RECORDS FOR THIS TASK below:

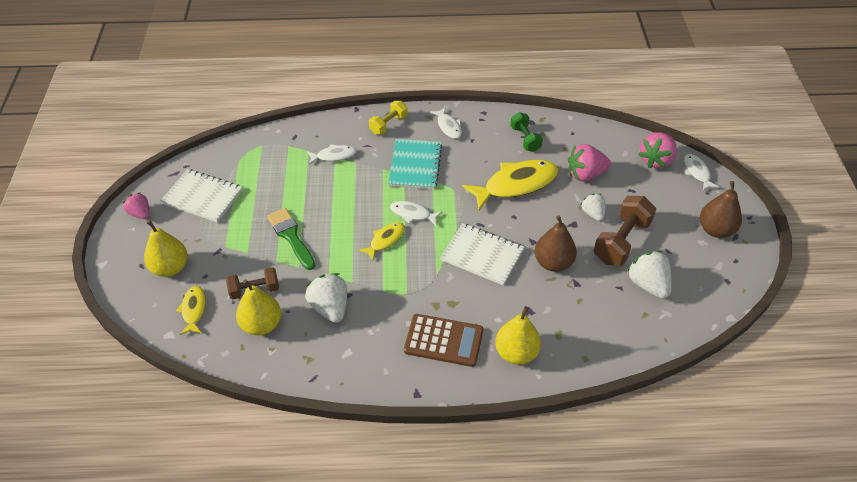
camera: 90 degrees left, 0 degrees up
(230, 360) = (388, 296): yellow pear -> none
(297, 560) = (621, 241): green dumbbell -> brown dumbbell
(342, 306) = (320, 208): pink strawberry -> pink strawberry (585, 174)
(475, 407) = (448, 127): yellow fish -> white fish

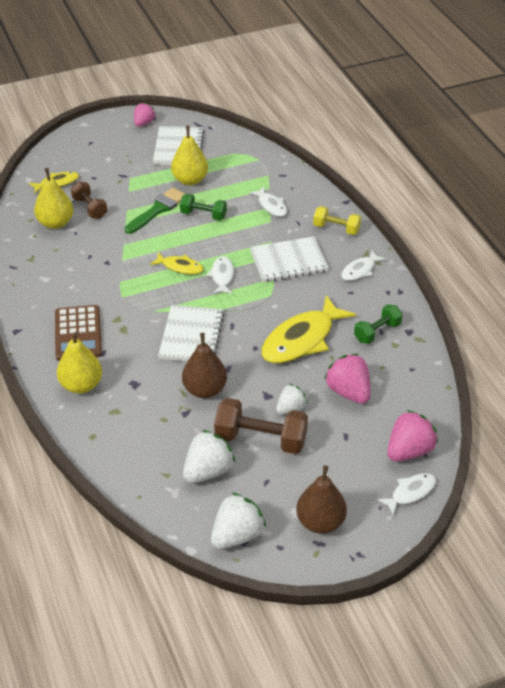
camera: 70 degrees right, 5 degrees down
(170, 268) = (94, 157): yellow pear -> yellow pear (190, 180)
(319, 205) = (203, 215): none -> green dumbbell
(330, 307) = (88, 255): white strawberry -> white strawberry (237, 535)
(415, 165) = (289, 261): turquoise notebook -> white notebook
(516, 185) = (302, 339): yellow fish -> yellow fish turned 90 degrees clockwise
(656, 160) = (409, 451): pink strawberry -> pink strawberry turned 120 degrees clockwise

End of RECORDS FOR THIS TASK.

> REQUIRED ACTION: Your copy must match the records above exactly, apart from the pictures, which are excluded.

> ANSWER SECTION:
camera: 90 degrees left, 0 degrees up
(230, 360) = (388, 296): yellow pear -> none
(297, 560) = (621, 241): green dumbbell -> brown dumbbell
(342, 306) = (320, 208): pink strawberry -> pink strawberry (585, 174)
(475, 407) = (448, 127): yellow fish -> white fish

camera: 70 degrees right, 5 degrees down
(170, 268) = (94, 157): yellow pear -> yellow pear (190, 180)
(319, 205) = (203, 215): none -> green dumbbell
(330, 307) = (88, 255): white strawberry -> white strawberry (237, 535)
(415, 165) = (289, 261): turquoise notebook -> white notebook
(516, 185) = (302, 339): yellow fish -> yellow fish turned 90 degrees clockwise
(656, 160) = (409, 451): pink strawberry -> pink strawberry turned 120 degrees clockwise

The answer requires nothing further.